╭──

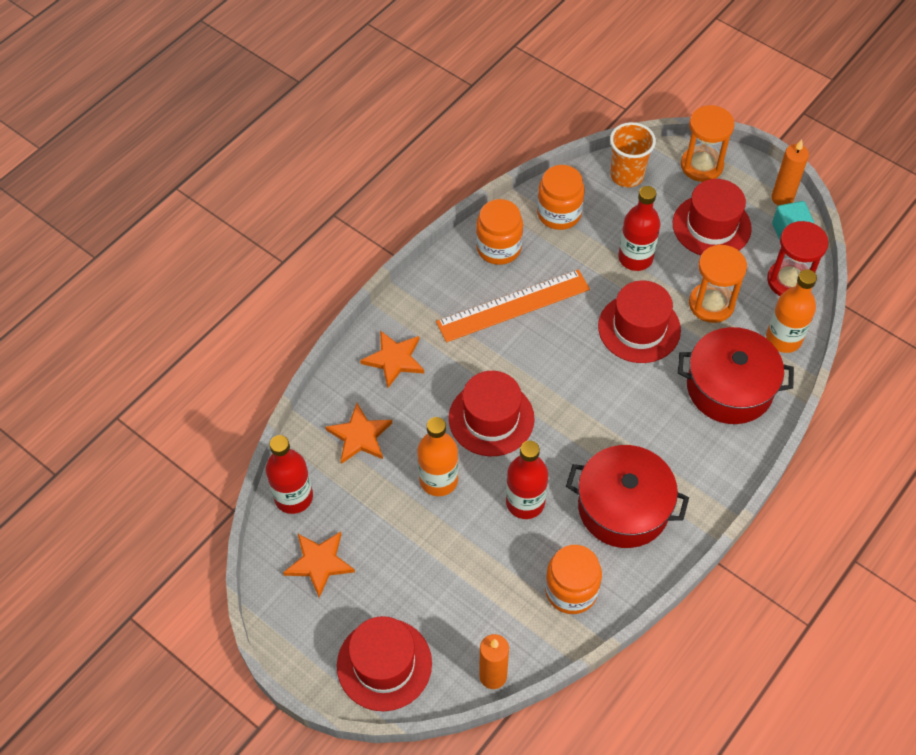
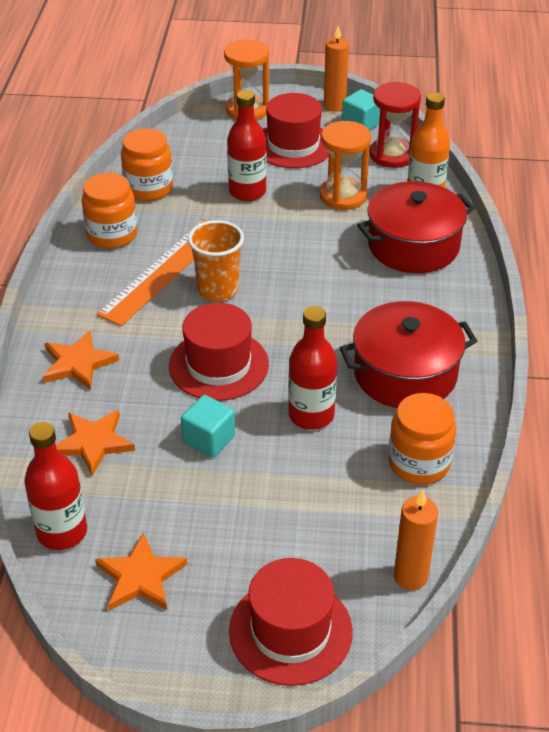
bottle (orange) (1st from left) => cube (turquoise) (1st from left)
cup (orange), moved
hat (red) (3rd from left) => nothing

╰──
╭──

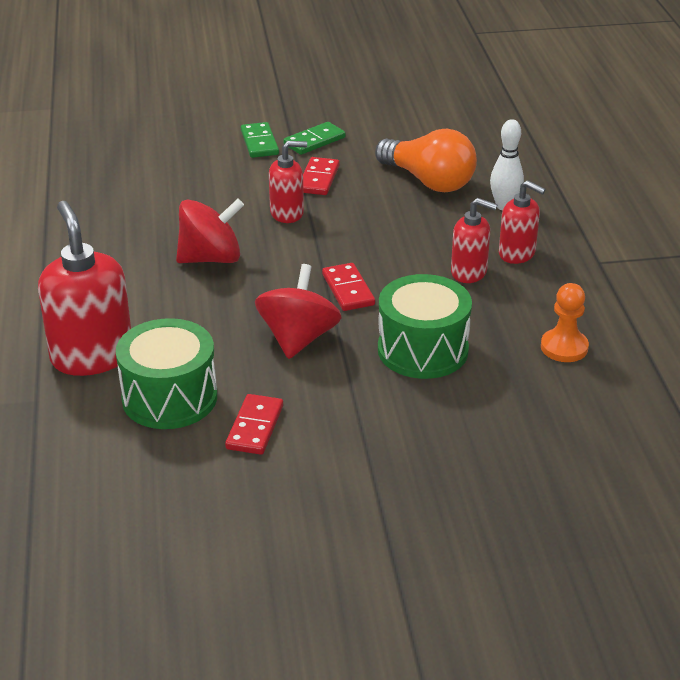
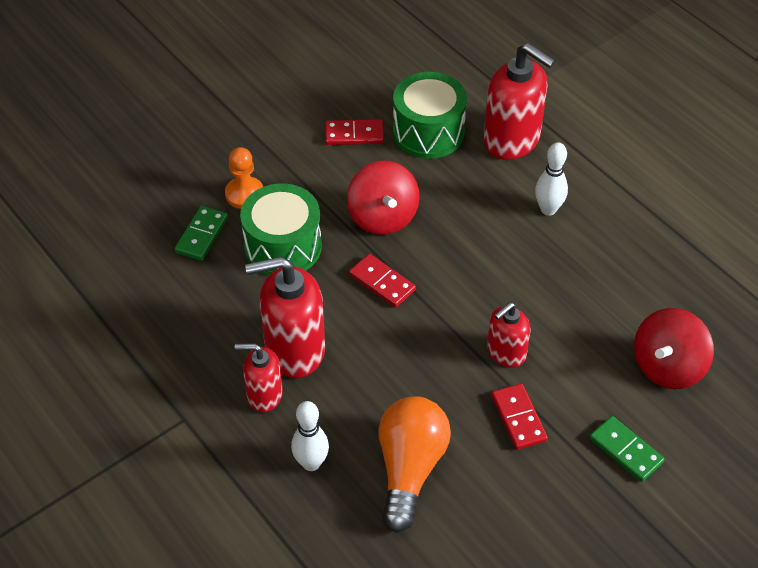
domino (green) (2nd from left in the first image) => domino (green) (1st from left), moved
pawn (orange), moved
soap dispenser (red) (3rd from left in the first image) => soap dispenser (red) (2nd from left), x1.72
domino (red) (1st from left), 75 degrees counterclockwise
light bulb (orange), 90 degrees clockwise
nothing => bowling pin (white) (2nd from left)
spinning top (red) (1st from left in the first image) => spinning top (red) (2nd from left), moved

╰──
╭──

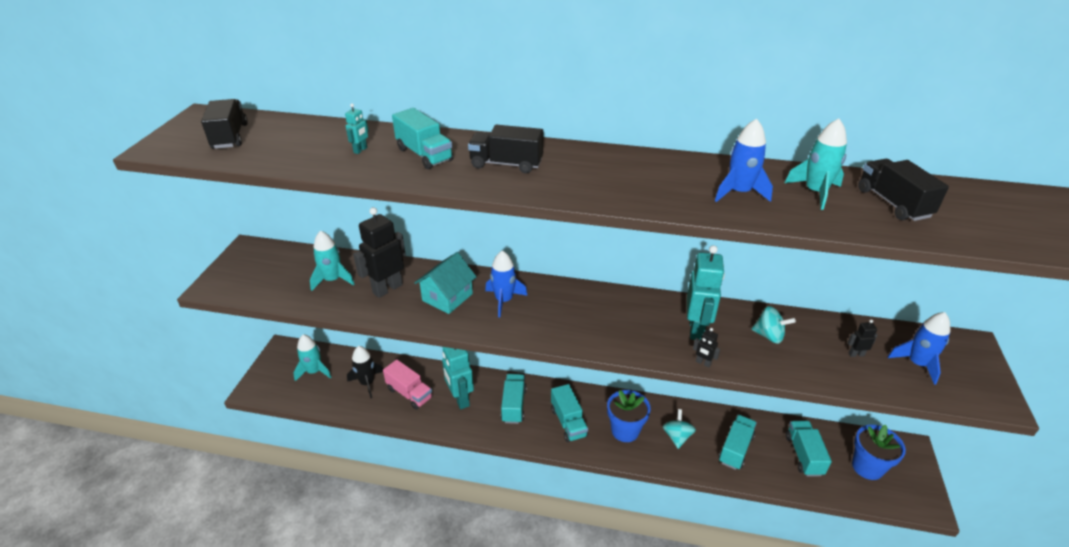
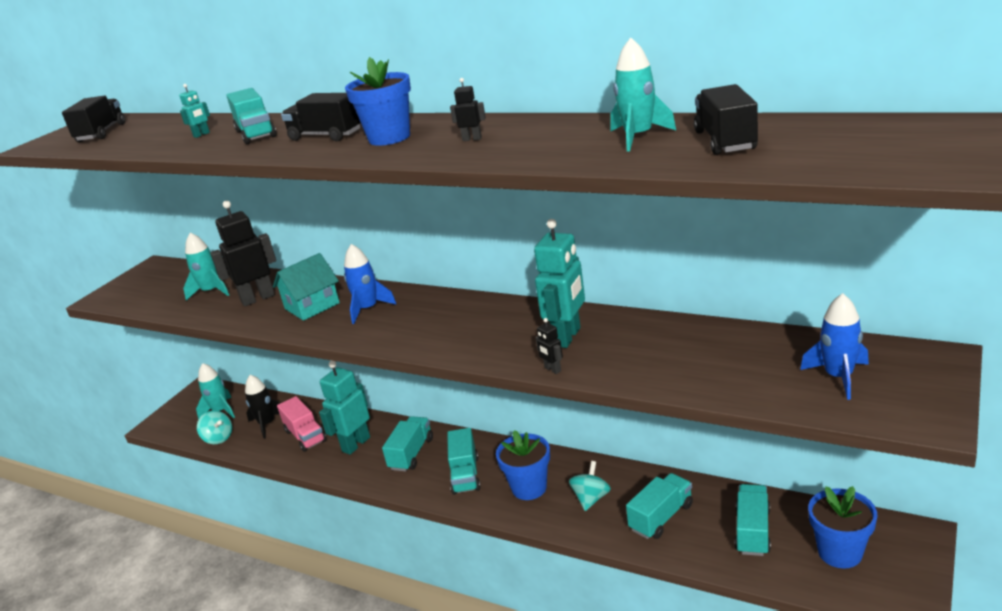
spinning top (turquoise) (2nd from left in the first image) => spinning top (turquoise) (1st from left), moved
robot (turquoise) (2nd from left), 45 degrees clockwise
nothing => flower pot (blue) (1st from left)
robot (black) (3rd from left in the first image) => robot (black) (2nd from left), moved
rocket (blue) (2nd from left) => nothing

╰──

### EXERCISE INSTRUCTIONS
Once you find the line with "bottle (orange) (1st" in the entries above, output it and each line after it up to and including the line with "hat (red) (3rd from left) => nothing", and nothing else.

### ANSWER TO THIS EXERCISE
bottle (orange) (1st from left) => cube (turquoise) (1st from left)
cup (orange), moved
hat (red) (3rd from left) => nothing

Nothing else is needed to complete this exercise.